THE TASK. Word for word, restate all the records; images are not part of the copy.

#### MATERIAL PROVIDED ####

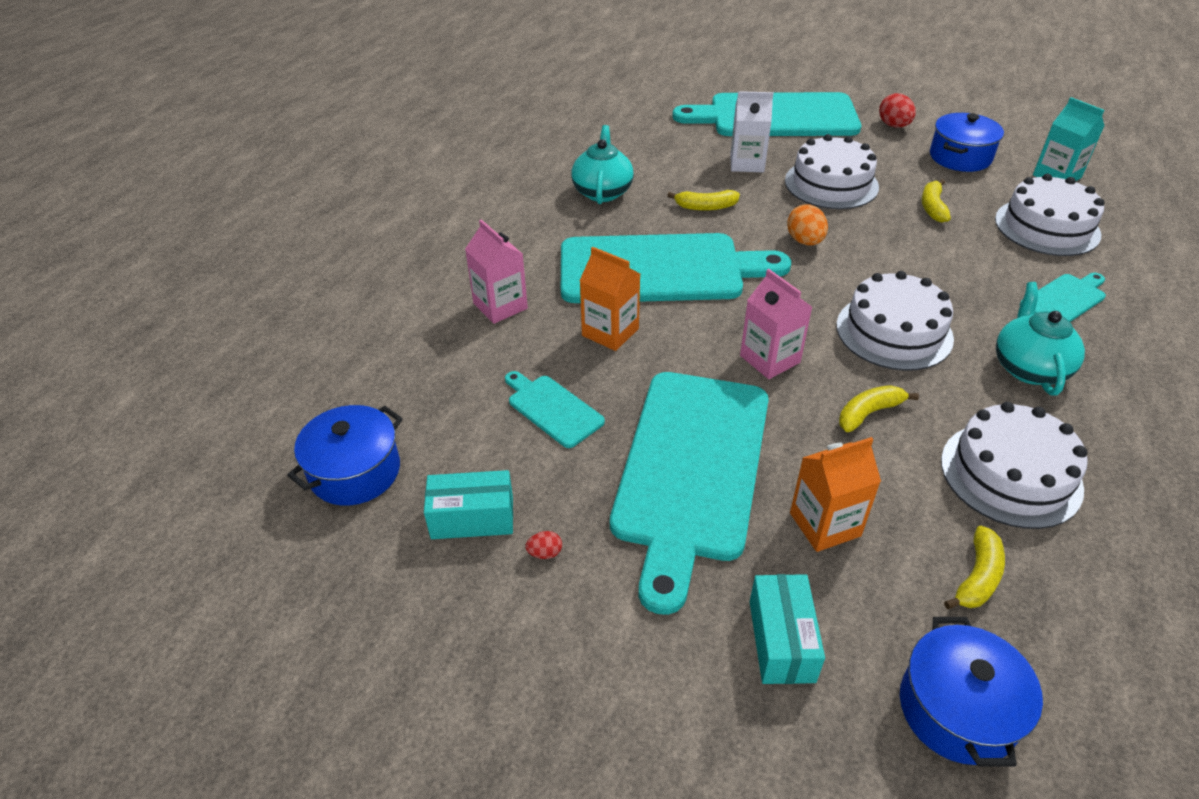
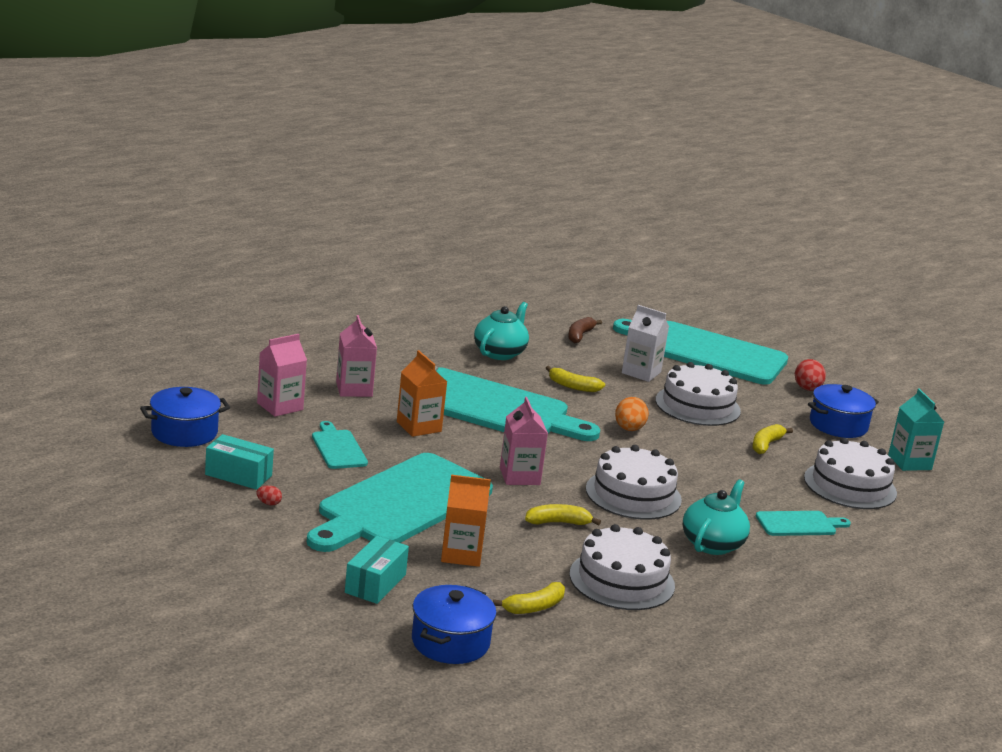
camera: 20 degrees right, 20 degrees down
none -> pink carton [257,334,307,417]
none -> brown banana [568,317,602,343]

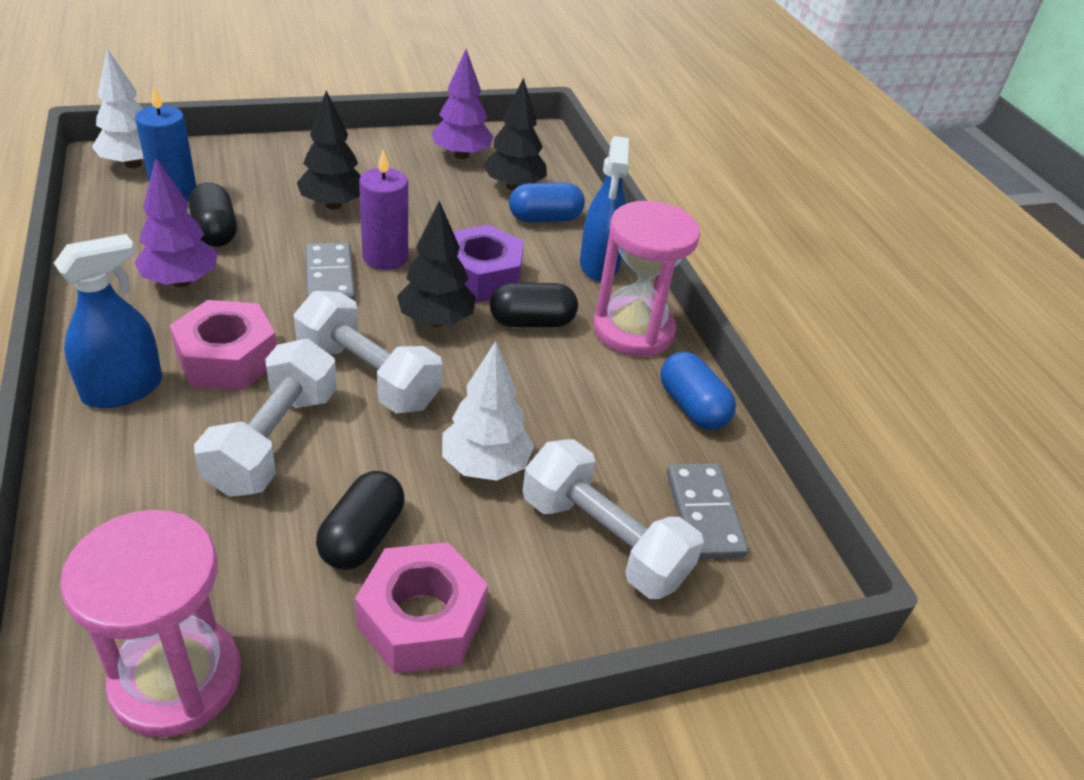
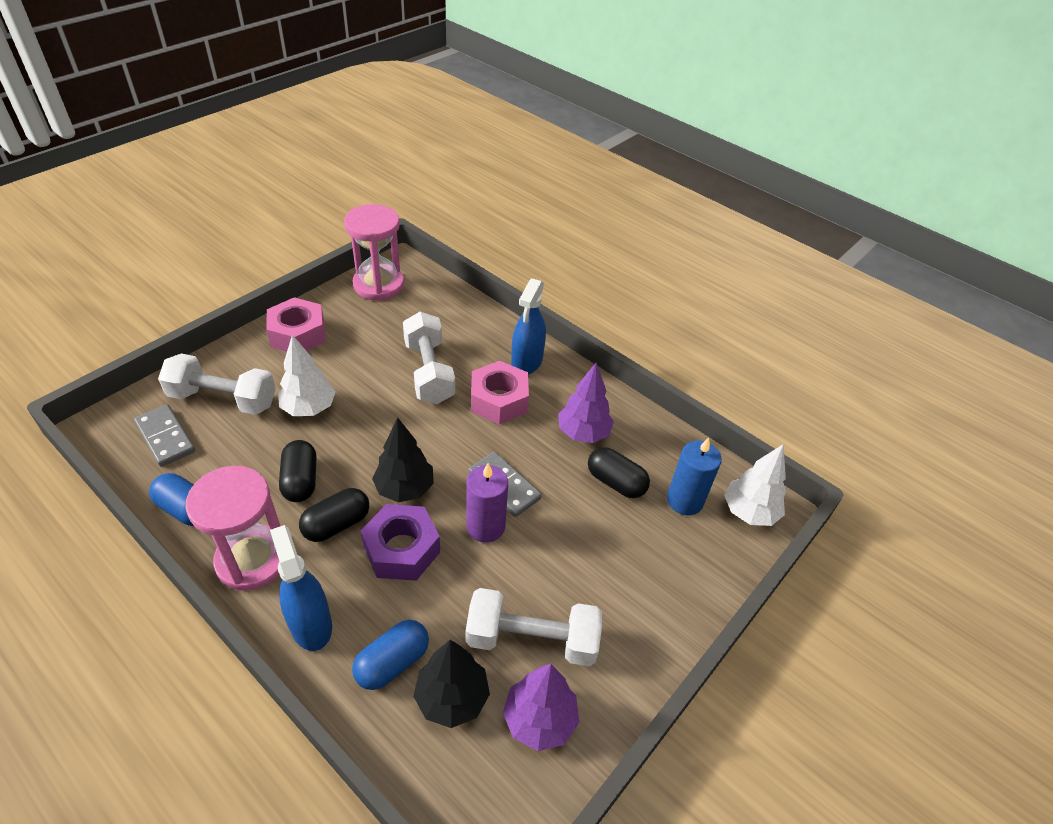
camera: 150 degrees right, 5 degrees up
white dumbbell [294,291,443,413] -> white dumbbell moved to [466,588,602,666]
black tree [297,90,361,209] -> none
black capsule [316,471,404,570] -> black capsule moved to [279,440,317,502]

####

SOLUTION TO THIS PROBLEM.
camera: 20 degrees right, 20 degrees down
none -> pink carton [257,334,307,417]
none -> brown banana [568,317,602,343]

camera: 150 degrees right, 5 degrees up
white dumbbell [294,291,443,413] -> white dumbbell moved to [466,588,602,666]
black tree [297,90,361,209] -> none
black capsule [316,471,404,570] -> black capsule moved to [279,440,317,502]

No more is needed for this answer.